## Task directions:
Reproduce the complete set of records exactly. No picture is to appear in the copy.

[Source records]
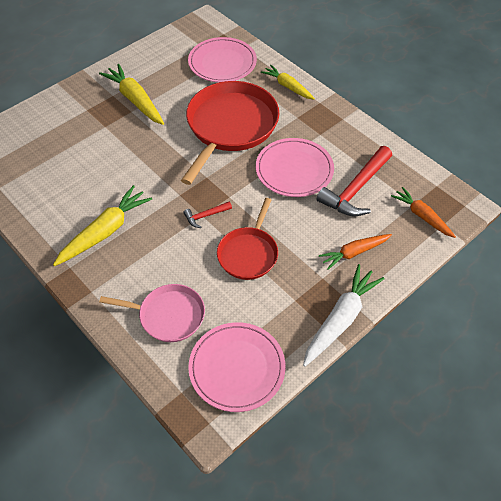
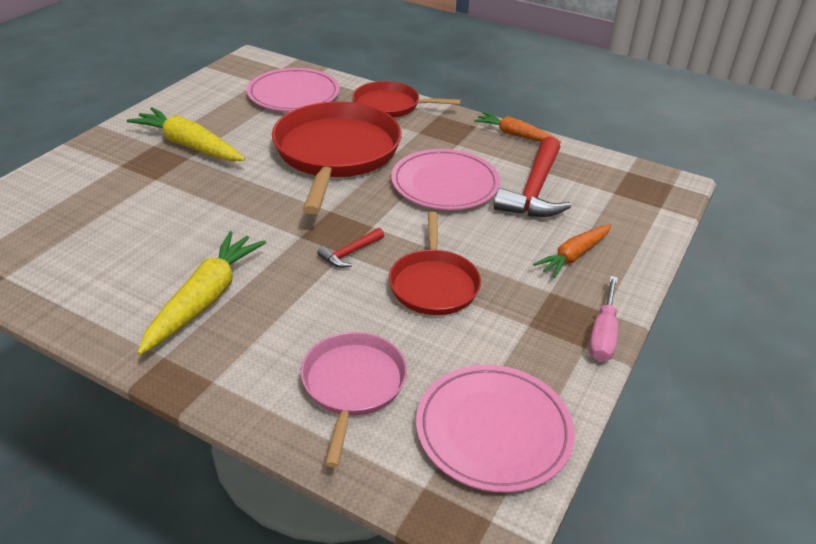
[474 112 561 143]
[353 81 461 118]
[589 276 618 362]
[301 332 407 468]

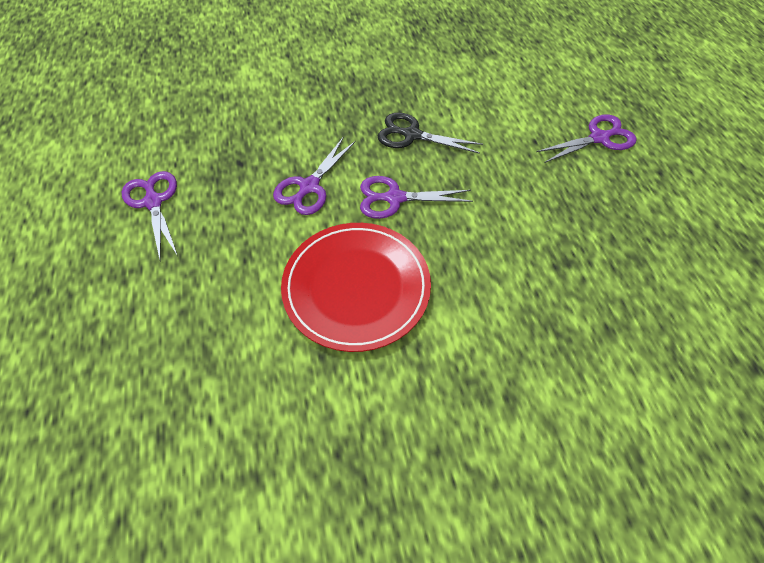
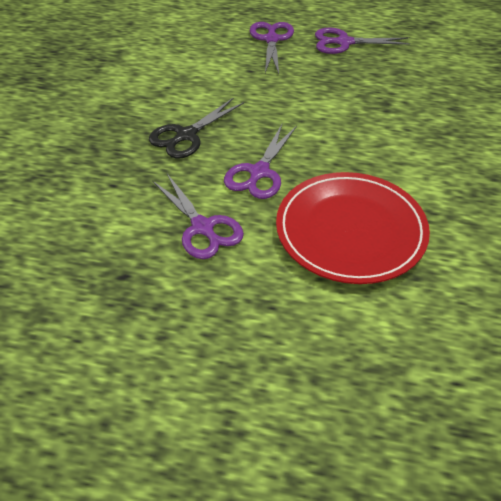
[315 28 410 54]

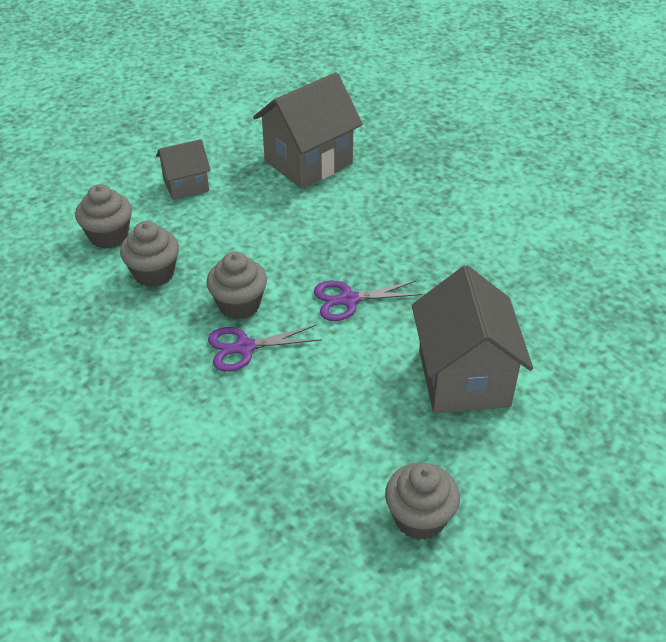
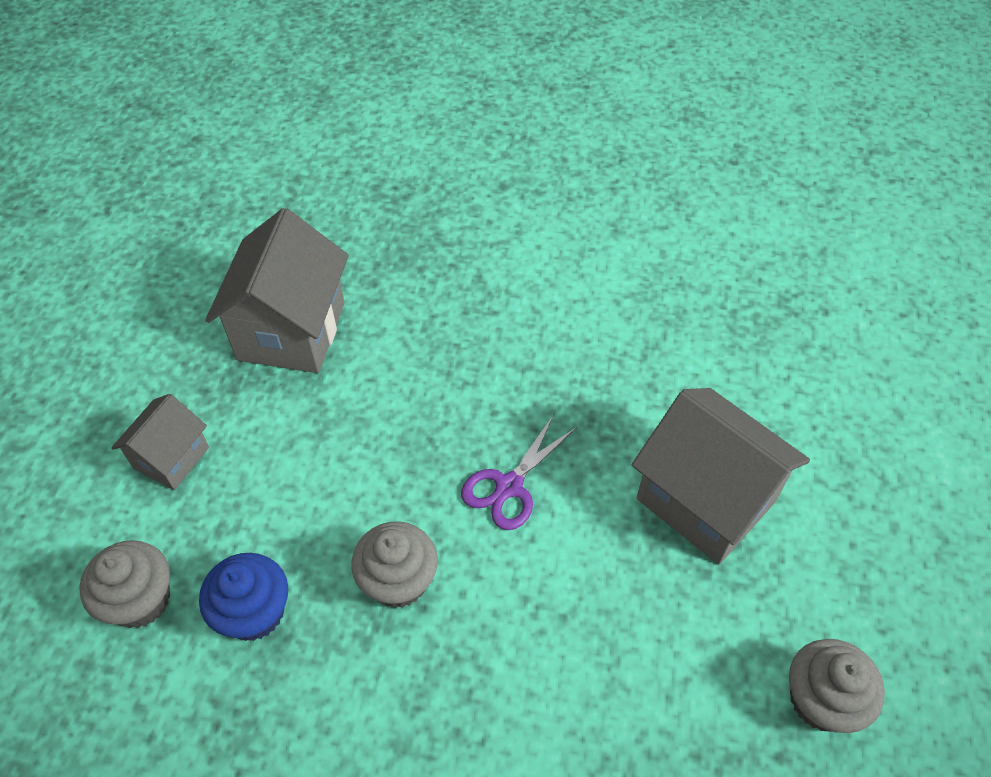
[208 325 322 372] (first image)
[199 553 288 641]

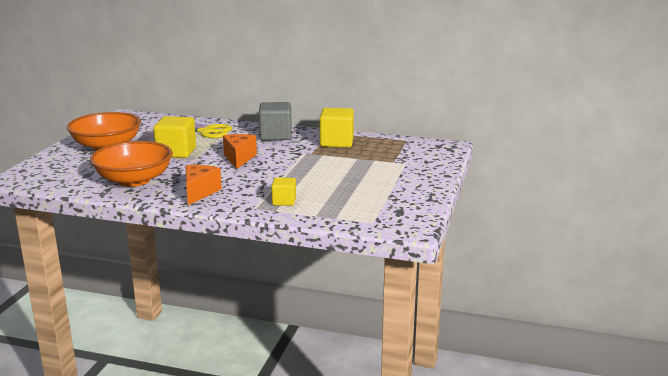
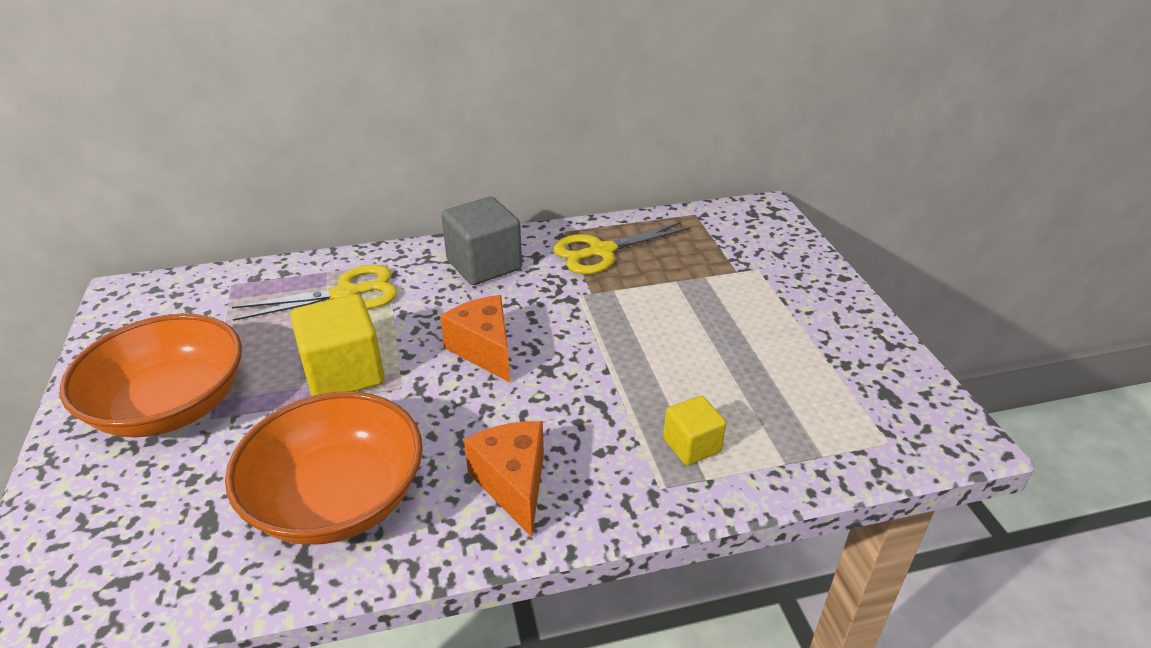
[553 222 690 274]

## Task solution:
[474 112 561 143]
[353 81 461 118]
[589 276 618 362]
[301 332 407 468]

[315 28 410 54]

[208 325 322 372] (first image)
[199 553 288 641]

[553 222 690 274]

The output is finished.